(Items from a data source)
------------------------------------

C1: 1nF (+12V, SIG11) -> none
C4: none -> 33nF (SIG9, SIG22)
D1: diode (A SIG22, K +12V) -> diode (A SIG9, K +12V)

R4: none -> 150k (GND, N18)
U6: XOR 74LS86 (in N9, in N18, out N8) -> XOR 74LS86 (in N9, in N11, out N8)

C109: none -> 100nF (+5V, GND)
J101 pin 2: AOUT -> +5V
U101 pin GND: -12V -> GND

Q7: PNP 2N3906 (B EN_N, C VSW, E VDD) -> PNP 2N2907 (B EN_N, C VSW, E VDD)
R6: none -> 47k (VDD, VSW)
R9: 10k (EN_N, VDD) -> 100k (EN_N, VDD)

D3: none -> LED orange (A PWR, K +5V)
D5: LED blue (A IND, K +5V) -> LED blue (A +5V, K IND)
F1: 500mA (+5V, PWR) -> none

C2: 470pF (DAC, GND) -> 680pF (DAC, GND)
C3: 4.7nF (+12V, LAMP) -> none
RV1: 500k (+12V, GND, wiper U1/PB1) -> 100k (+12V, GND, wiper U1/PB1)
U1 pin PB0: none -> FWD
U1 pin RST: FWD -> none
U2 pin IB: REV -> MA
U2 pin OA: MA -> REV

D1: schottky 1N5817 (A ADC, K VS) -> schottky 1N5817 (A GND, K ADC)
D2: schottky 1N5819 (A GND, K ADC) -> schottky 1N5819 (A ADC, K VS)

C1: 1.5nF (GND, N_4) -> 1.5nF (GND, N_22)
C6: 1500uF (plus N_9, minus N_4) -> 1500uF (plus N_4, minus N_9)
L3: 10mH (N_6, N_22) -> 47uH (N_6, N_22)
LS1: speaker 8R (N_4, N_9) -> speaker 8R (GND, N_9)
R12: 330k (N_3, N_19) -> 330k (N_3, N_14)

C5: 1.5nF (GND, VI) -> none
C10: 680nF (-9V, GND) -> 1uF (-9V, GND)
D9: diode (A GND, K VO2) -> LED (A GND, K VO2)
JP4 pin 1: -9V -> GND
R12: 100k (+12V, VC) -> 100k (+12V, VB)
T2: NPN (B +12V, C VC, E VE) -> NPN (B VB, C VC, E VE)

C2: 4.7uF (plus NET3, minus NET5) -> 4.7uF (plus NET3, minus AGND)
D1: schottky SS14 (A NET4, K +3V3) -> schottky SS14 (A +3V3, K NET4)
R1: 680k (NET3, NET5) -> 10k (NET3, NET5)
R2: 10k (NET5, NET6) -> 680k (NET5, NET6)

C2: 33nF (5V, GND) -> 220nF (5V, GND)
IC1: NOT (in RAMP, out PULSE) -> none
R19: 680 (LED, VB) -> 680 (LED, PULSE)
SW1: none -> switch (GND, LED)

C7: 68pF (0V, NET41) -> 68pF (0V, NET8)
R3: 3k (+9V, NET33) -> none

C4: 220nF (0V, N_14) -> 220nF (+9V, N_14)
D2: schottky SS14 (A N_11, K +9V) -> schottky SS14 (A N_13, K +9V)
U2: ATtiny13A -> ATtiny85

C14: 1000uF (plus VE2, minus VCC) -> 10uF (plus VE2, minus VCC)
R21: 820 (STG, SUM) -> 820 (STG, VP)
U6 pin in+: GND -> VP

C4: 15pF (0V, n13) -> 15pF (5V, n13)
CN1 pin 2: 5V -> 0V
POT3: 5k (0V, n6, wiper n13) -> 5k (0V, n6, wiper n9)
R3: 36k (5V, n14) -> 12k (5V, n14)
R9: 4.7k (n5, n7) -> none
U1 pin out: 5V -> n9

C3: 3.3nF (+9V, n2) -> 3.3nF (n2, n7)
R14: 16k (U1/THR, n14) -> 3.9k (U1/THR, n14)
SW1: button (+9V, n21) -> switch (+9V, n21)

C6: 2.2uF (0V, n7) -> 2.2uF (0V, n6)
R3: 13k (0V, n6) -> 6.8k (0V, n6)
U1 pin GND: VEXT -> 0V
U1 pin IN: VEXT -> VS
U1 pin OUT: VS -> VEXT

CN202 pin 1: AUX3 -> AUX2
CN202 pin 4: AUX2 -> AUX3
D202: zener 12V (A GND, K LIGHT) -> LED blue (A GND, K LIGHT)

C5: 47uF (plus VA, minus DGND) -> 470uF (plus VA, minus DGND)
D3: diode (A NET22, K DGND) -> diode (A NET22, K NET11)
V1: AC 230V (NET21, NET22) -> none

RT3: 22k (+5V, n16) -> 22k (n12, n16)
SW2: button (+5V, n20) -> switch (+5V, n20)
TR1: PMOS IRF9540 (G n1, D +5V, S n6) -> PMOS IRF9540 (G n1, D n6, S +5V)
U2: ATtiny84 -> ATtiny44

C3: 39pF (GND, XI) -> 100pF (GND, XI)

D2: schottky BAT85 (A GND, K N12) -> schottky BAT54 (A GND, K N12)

------------------------------------

## PROBLEM TO WORK ON:
Every record is to be repeated exactly as it stands above.

## REPLY:
C1: 1nF (+12V, SIG11) -> none
C4: none -> 33nF (SIG9, SIG22)
D1: diode (A SIG22, K +12V) -> diode (A SIG9, K +12V)

R4: none -> 150k (GND, N18)
U6: XOR 74LS86 (in N9, in N18, out N8) -> XOR 74LS86 (in N9, in N11, out N8)

C109: none -> 100nF (+5V, GND)
J101 pin 2: AOUT -> +5V
U101 pin GND: -12V -> GND

Q7: PNP 2N3906 (B EN_N, C VSW, E VDD) -> PNP 2N2907 (B EN_N, C VSW, E VDD)
R6: none -> 47k (VDD, VSW)
R9: 10k (EN_N, VDD) -> 100k (EN_N, VDD)

D3: none -> LED orange (A PWR, K +5V)
D5: LED blue (A IND, K +5V) -> LED blue (A +5V, K IND)
F1: 500mA (+5V, PWR) -> none

C2: 470pF (DAC, GND) -> 680pF (DAC, GND)
C3: 4.7nF (+12V, LAMP) -> none
RV1: 500k (+12V, GND, wiper U1/PB1) -> 100k (+12V, GND, wiper U1/PB1)
U1 pin PB0: none -> FWD
U1 pin RST: FWD -> none
U2 pin IB: REV -> MA
U2 pin OA: MA -> REV

D1: schottky 1N5817 (A ADC, K VS) -> schottky 1N5817 (A GND, K ADC)
D2: schottky 1N5819 (A GND, K ADC) -> schottky 1N5819 (A ADC, K VS)

C1: 1.5nF (GND, N_4) -> 1.5nF (GND, N_22)
C6: 1500uF (plus N_9, minus N_4) -> 1500uF (plus N_4, minus N_9)
L3: 10mH (N_6, N_22) -> 47uH (N_6, N_22)
LS1: speaker 8R (N_4, N_9) -> speaker 8R (GND, N_9)
R12: 330k (N_3, N_19) -> 330k (N_3, N_14)

C5: 1.5nF (GND, VI) -> none
C10: 680nF (-9V, GND) -> 1uF (-9V, GND)
D9: diode (A GND, K VO2) -> LED (A GND, K VO2)
JP4 pin 1: -9V -> GND
R12: 100k (+12V, VC) -> 100k (+12V, VB)
T2: NPN (B +12V, C VC, E VE) -> NPN (B VB, C VC, E VE)

C2: 4.7uF (plus NET3, minus NET5) -> 4.7uF (plus NET3, minus AGND)
D1: schottky SS14 (A NET4, K +3V3) -> schottky SS14 (A +3V3, K NET4)
R1: 680k (NET3, NET5) -> 10k (NET3, NET5)
R2: 10k (NET5, NET6) -> 680k (NET5, NET6)

C2: 33nF (5V, GND) -> 220nF (5V, GND)
IC1: NOT (in RAMP, out PULSE) -> none
R19: 680 (LED, VB) -> 680 (LED, PULSE)
SW1: none -> switch (GND, LED)

C7: 68pF (0V, NET41) -> 68pF (0V, NET8)
R3: 3k (+9V, NET33) -> none

C4: 220nF (0V, N_14) -> 220nF (+9V, N_14)
D2: schottky SS14 (A N_11, K +9V) -> schottky SS14 (A N_13, K +9V)
U2: ATtiny13A -> ATtiny85

C14: 1000uF (plus VE2, minus VCC) -> 10uF (plus VE2, minus VCC)
R21: 820 (STG, SUM) -> 820 (STG, VP)
U6 pin in+: GND -> VP

C4: 15pF (0V, n13) -> 15pF (5V, n13)
CN1 pin 2: 5V -> 0V
POT3: 5k (0V, n6, wiper n13) -> 5k (0V, n6, wiper n9)
R3: 36k (5V, n14) -> 12k (5V, n14)
R9: 4.7k (n5, n7) -> none
U1 pin out: 5V -> n9

C3: 3.3nF (+9V, n2) -> 3.3nF (n2, n7)
R14: 16k (U1/THR, n14) -> 3.9k (U1/THR, n14)
SW1: button (+9V, n21) -> switch (+9V, n21)

C6: 2.2uF (0V, n7) -> 2.2uF (0V, n6)
R3: 13k (0V, n6) -> 6.8k (0V, n6)
U1 pin GND: VEXT -> 0V
U1 pin IN: VEXT -> VS
U1 pin OUT: VS -> VEXT

CN202 pin 1: AUX3 -> AUX2
CN202 pin 4: AUX2 -> AUX3
D202: zener 12V (A GND, K LIGHT) -> LED blue (A GND, K LIGHT)

C5: 47uF (plus VA, minus DGND) -> 470uF (plus VA, minus DGND)
D3: diode (A NET22, K DGND) -> diode (A NET22, K NET11)
V1: AC 230V (NET21, NET22) -> none

RT3: 22k (+5V, n16) -> 22k (n12, n16)
SW2: button (+5V, n20) -> switch (+5V, n20)
TR1: PMOS IRF9540 (G n1, D +5V, S n6) -> PMOS IRF9540 (G n1, D n6, S +5V)
U2: ATtiny84 -> ATtiny44

C3: 39pF (GND, XI) -> 100pF (GND, XI)

D2: schottky BAT85 (A GND, K N12) -> schottky BAT54 (A GND, K N12)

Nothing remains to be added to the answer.